**Records to process:**
--

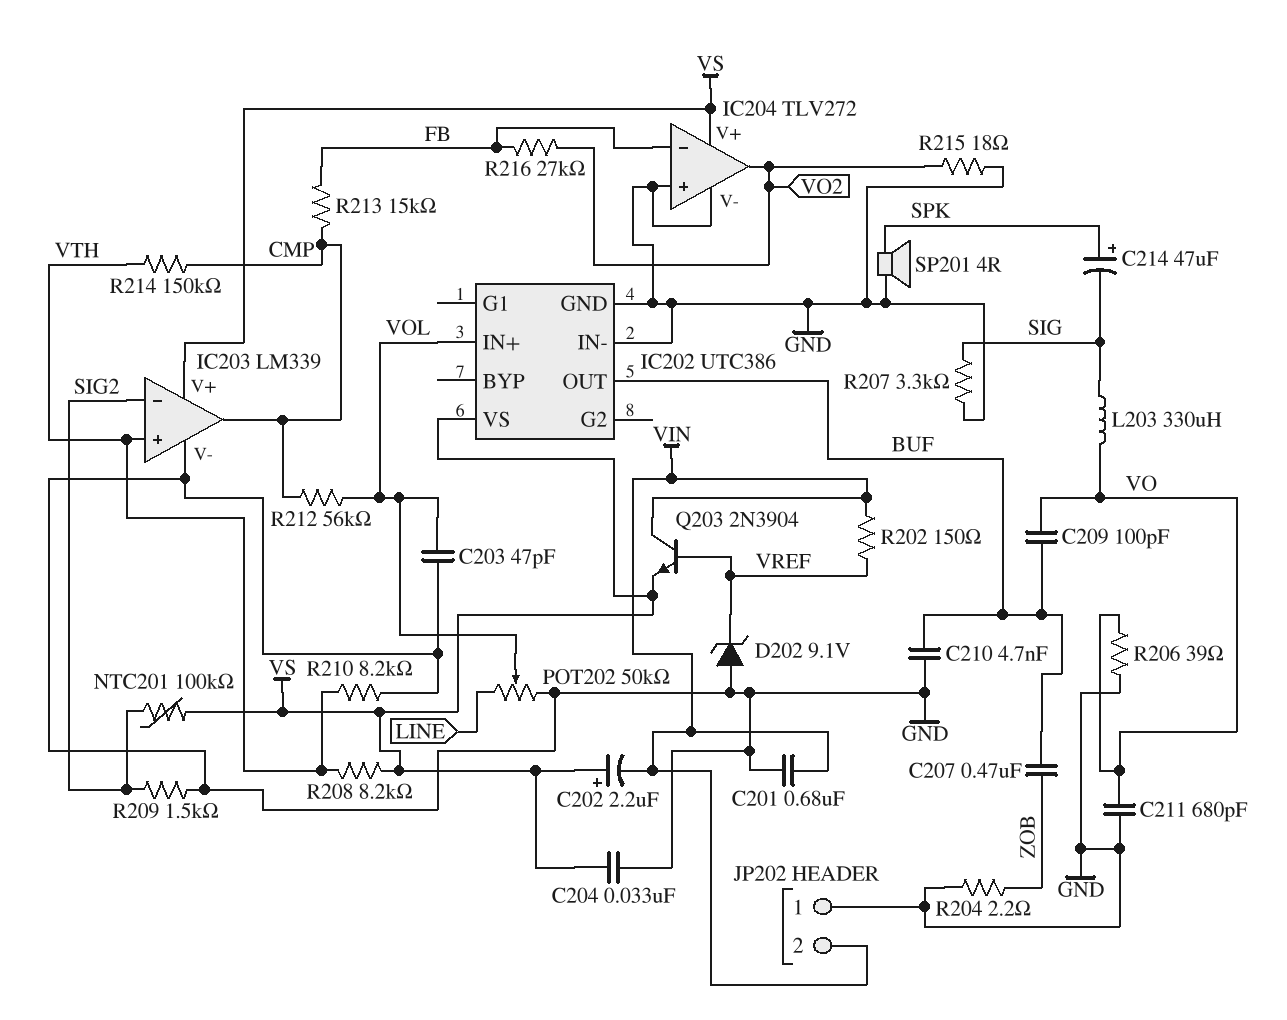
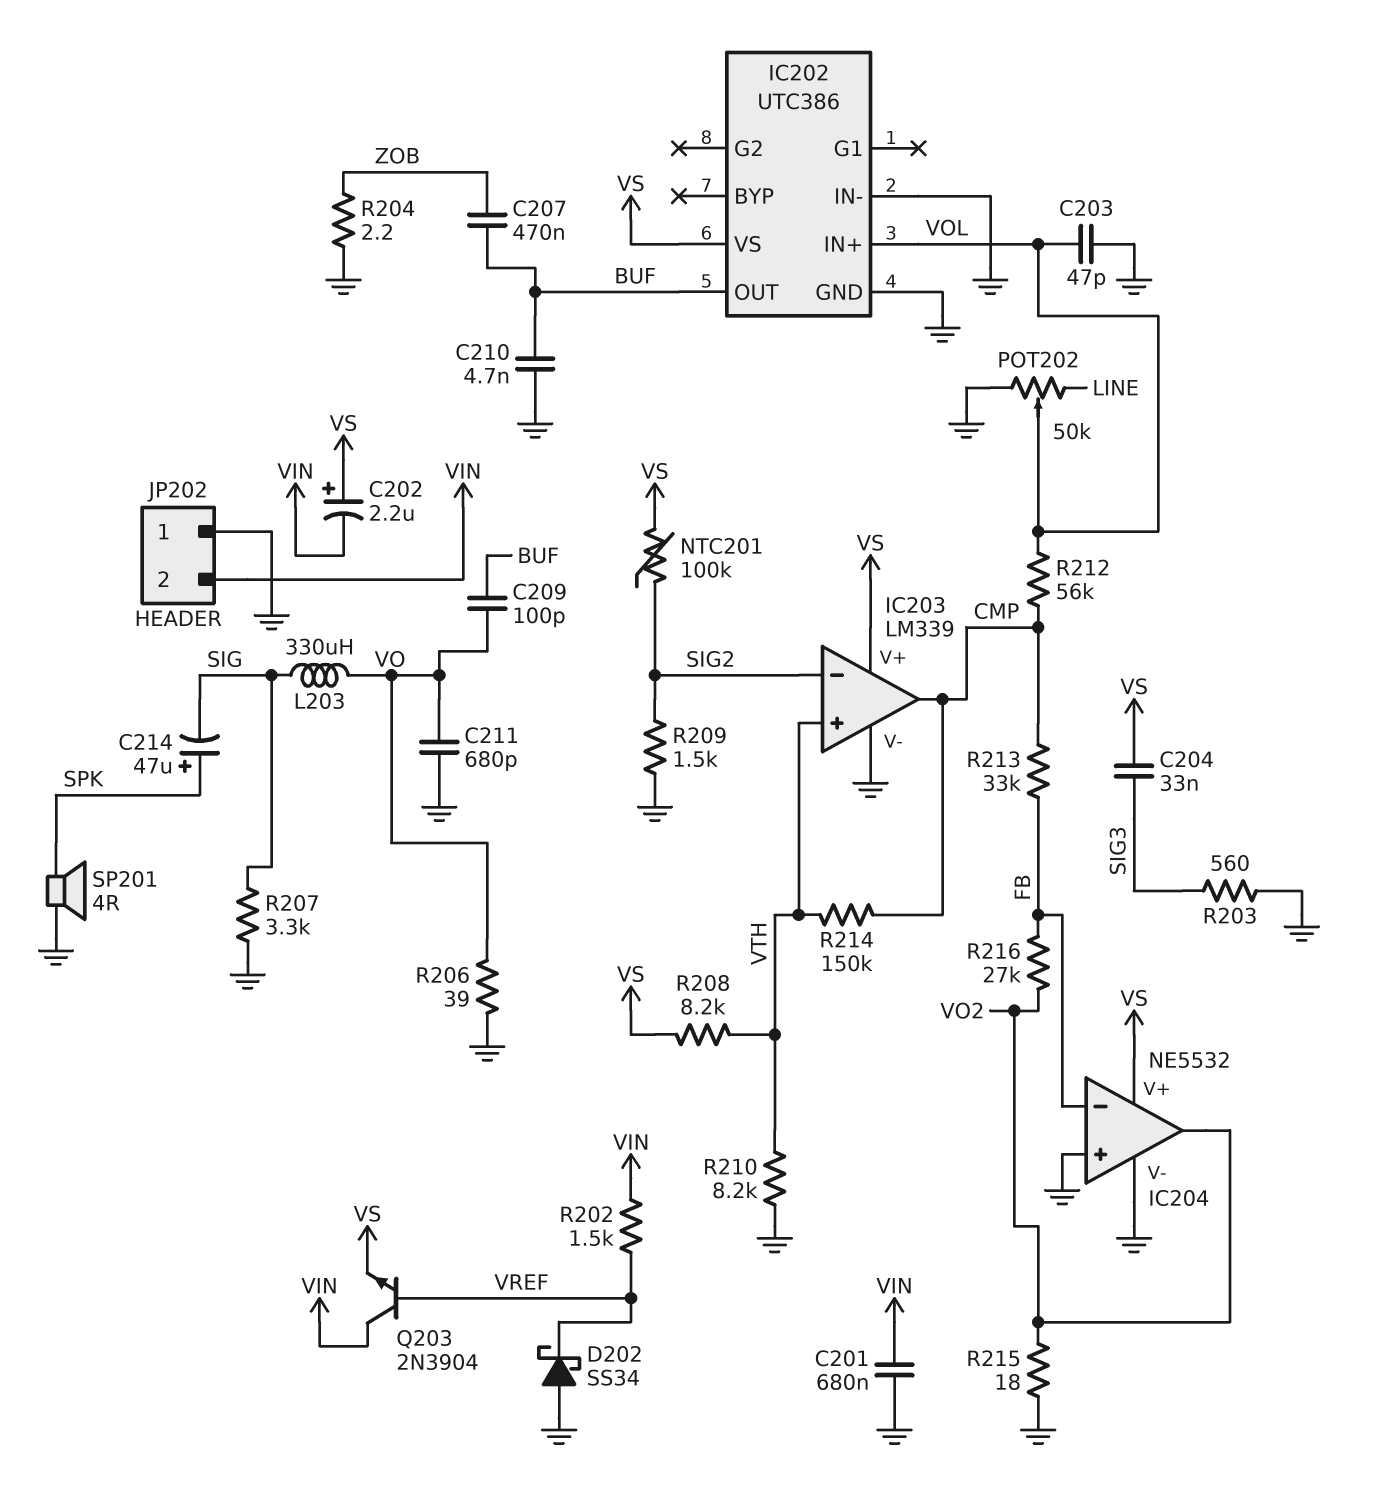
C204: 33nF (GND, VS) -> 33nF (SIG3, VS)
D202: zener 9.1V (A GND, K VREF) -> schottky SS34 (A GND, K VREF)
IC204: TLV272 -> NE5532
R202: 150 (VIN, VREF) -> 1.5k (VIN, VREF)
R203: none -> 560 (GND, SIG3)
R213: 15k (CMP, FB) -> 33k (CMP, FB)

--

**Exercise prompt:**
All lines that include the word "VREF" must be copied from the material above.

**Exercise answer:**
D202: zener 9.1V (A GND, K VREF) -> schottky SS34 (A GND, K VREF)
R202: 150 (VIN, VREF) -> 1.5k (VIN, VREF)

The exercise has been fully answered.